Task objective
For each line in the data below that has the word "turquoise", copy that line.

Data shown
##########

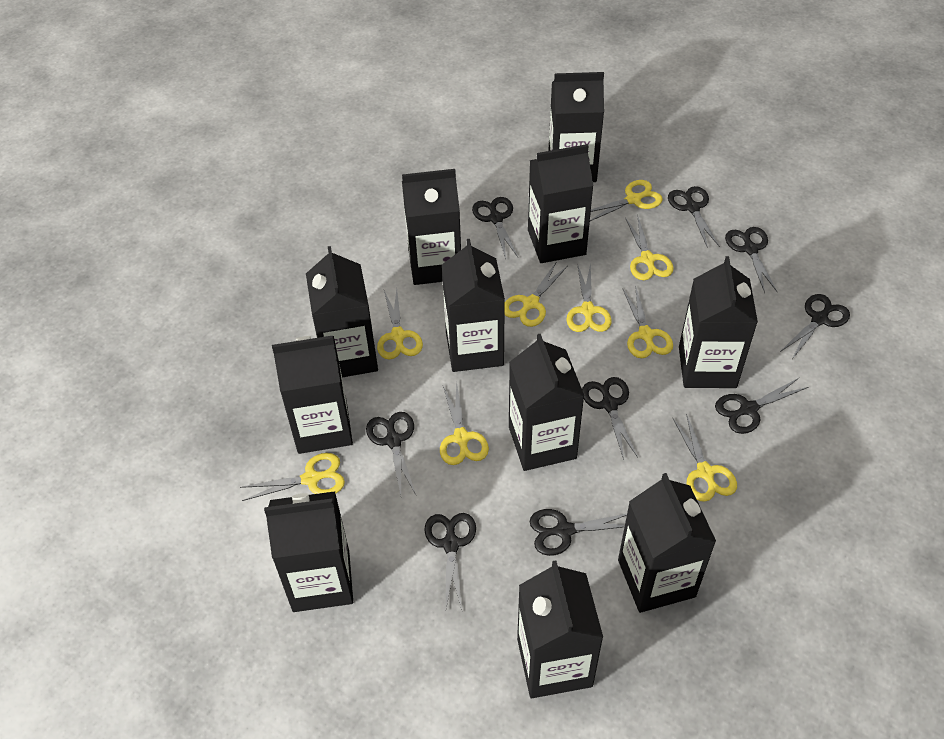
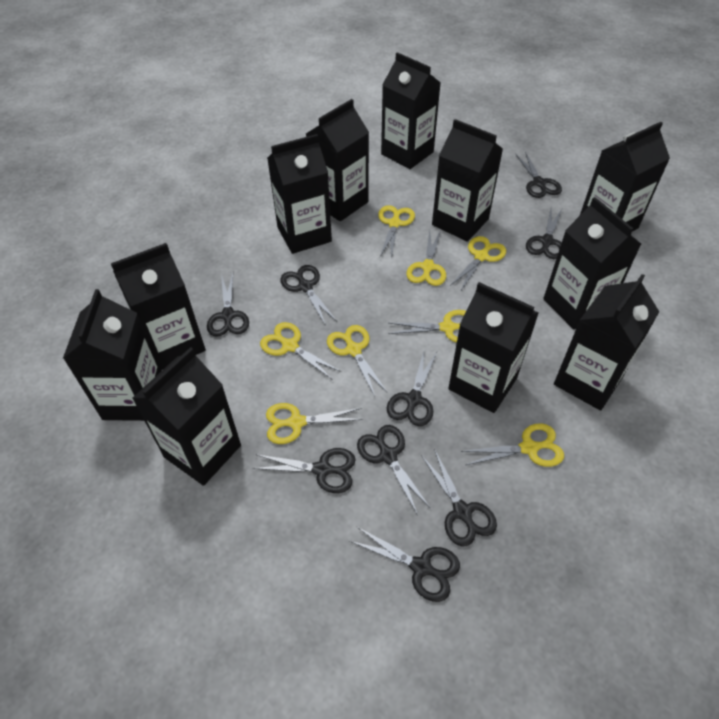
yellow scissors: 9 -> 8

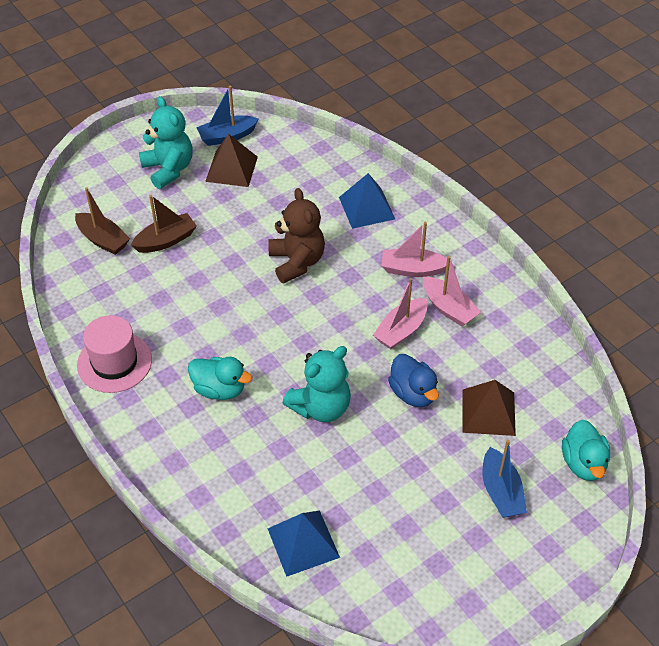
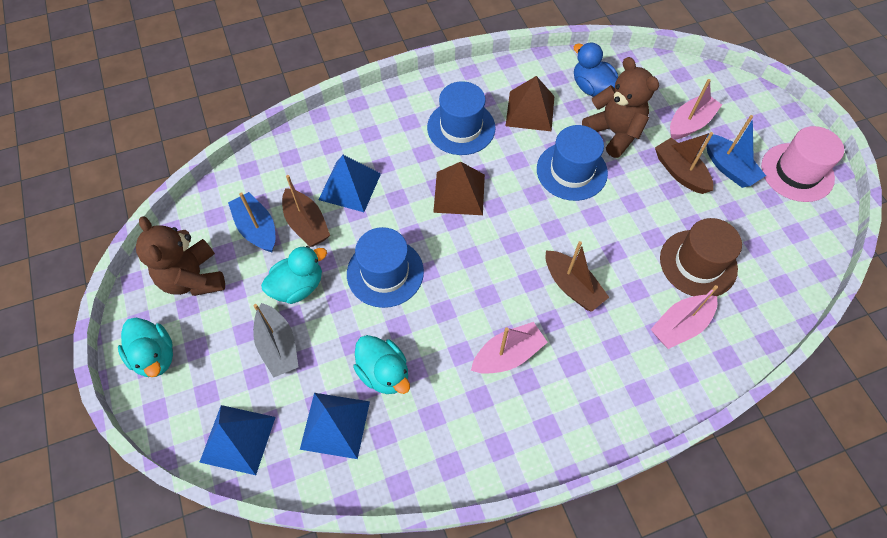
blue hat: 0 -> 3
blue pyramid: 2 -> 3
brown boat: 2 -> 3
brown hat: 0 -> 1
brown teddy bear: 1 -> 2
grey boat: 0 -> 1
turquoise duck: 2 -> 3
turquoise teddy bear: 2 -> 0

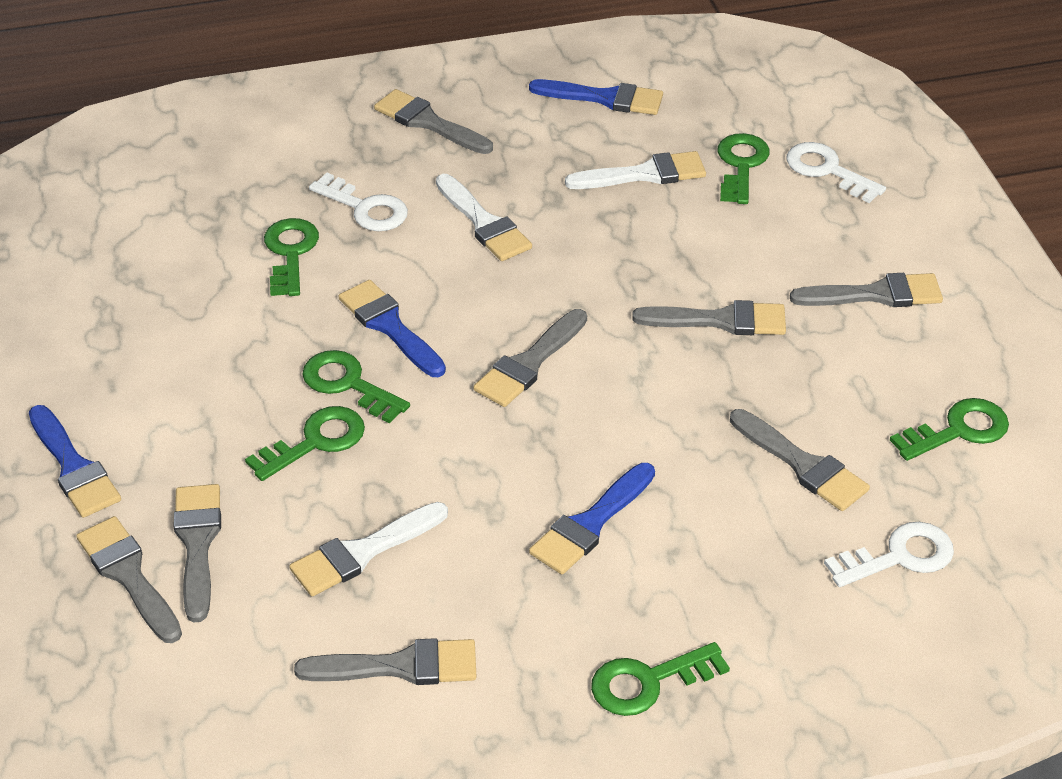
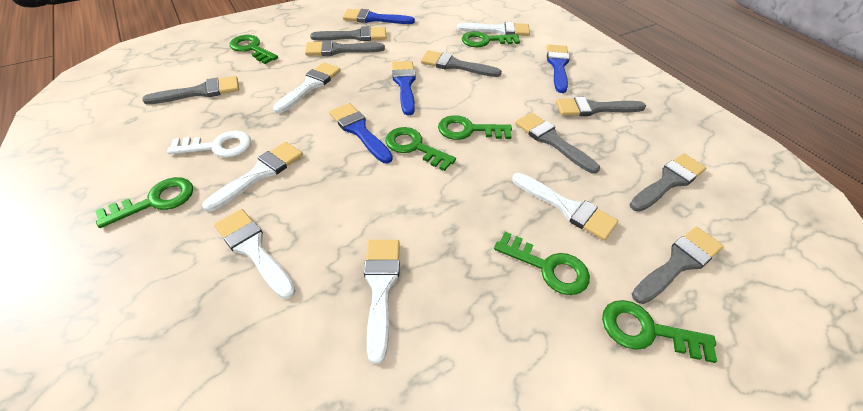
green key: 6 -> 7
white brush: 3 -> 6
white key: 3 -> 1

##########

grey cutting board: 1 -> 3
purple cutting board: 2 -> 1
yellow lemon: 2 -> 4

##########

Written answer
turquoise duck: 2 -> 3
turquoise teddy bear: 2 -> 0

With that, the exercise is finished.